_TASK STATEMENT_
Every record needs to be restated word for word.

_ENTRIES PROVIDED_

[Start of section]

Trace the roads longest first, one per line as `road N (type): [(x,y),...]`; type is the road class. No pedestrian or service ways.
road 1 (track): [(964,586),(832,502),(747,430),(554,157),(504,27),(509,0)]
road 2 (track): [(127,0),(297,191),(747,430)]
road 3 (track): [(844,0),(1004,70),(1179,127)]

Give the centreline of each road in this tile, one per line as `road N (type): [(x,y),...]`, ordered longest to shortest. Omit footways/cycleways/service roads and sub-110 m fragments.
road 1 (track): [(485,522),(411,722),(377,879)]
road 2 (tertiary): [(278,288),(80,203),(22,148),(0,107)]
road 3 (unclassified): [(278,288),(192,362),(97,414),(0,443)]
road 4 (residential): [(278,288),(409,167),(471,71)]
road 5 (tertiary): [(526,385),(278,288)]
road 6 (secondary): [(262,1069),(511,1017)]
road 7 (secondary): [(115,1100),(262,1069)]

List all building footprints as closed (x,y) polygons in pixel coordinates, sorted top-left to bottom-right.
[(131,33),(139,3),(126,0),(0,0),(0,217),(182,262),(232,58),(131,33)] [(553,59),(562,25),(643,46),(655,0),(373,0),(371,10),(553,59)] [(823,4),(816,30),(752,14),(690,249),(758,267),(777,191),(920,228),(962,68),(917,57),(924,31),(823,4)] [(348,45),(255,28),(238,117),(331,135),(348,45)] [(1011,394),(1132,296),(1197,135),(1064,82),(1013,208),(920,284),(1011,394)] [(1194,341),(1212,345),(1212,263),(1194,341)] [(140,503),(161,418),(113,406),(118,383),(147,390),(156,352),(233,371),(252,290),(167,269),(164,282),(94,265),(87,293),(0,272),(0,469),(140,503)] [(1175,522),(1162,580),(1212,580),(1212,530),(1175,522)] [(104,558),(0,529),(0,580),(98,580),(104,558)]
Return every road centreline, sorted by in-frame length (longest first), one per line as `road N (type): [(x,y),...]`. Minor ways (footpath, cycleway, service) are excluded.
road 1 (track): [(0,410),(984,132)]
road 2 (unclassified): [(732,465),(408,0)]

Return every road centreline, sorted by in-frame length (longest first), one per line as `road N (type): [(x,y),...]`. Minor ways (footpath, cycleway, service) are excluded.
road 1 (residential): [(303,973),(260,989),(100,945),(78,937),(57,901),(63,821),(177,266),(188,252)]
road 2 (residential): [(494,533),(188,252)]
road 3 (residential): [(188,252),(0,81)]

[End of section]

_YOUR RESPONSE_
Trace the roads longest first, one per line as `road N (type): [(x,y),...]`; type is the road class. No pedestrian or service ways.
road 1 (track): [(964,586),(832,502),(747,430),(554,157),(504,27),(509,0)]
road 2 (track): [(127,0),(297,191),(747,430)]
road 3 (track): [(844,0),(1004,70),(1179,127)]

Give the centreline of each road in this tile, one per line as `road N (type): [(x,y),...]`, ordered longest to shortest. Omit footways/cycleways/service roads and sub-110 m fragments.
road 1 (track): [(485,522),(411,722),(377,879)]
road 2 (tertiary): [(278,288),(80,203),(22,148),(0,107)]
road 3 (unclassified): [(278,288),(192,362),(97,414),(0,443)]
road 4 (residential): [(278,288),(409,167),(471,71)]
road 5 (tertiary): [(526,385),(278,288)]
road 6 (secondary): [(262,1069),(511,1017)]
road 7 (secondary): [(115,1100),(262,1069)]

List all building footprints as closed (x,y) polygons in pixel coordinates, sorted top-left to bottom-right.
[(131,33),(139,3),(126,0),(0,0),(0,217),(182,262),(232,58),(131,33)] [(553,59),(562,25),(643,46),(655,0),(373,0),(371,10),(553,59)] [(823,4),(816,30),(752,14),(690,249),(758,267),(777,191),(920,228),(962,68),(917,57),(924,31),(823,4)] [(348,45),(255,28),(238,117),(331,135),(348,45)] [(1011,394),(1132,296),(1197,135),(1064,82),(1013,208),(920,284),(1011,394)] [(1194,341),(1212,345),(1212,263),(1194,341)] [(140,503),(161,418),(113,406),(118,383),(147,390),(156,352),(233,371),(252,290),(167,269),(164,282),(94,265),(87,293),(0,272),(0,469),(140,503)] [(1175,522),(1162,580),(1212,580),(1212,530),(1175,522)] [(104,558),(0,529),(0,580),(98,580),(104,558)]
Return every road centreline, sorted by in-frame length (longest first), one per line as `road N (type): [(x,y),...]`. Minor ways (footpath, cycleway, service) are excluded.
road 1 (track): [(0,410),(984,132)]
road 2 (unclassified): [(732,465),(408,0)]

Return every road centreline, sorted by in-frame length (longest first), one per line as `road N (type): [(x,y),...]`. Minor ways (footpath, cycleway, service) are excluded.
road 1 (residential): [(303,973),(260,989),(100,945),(78,937),(57,901),(63,821),(177,266),(188,252)]
road 2 (residential): [(494,533),(188,252)]
road 3 (residential): [(188,252),(0,81)]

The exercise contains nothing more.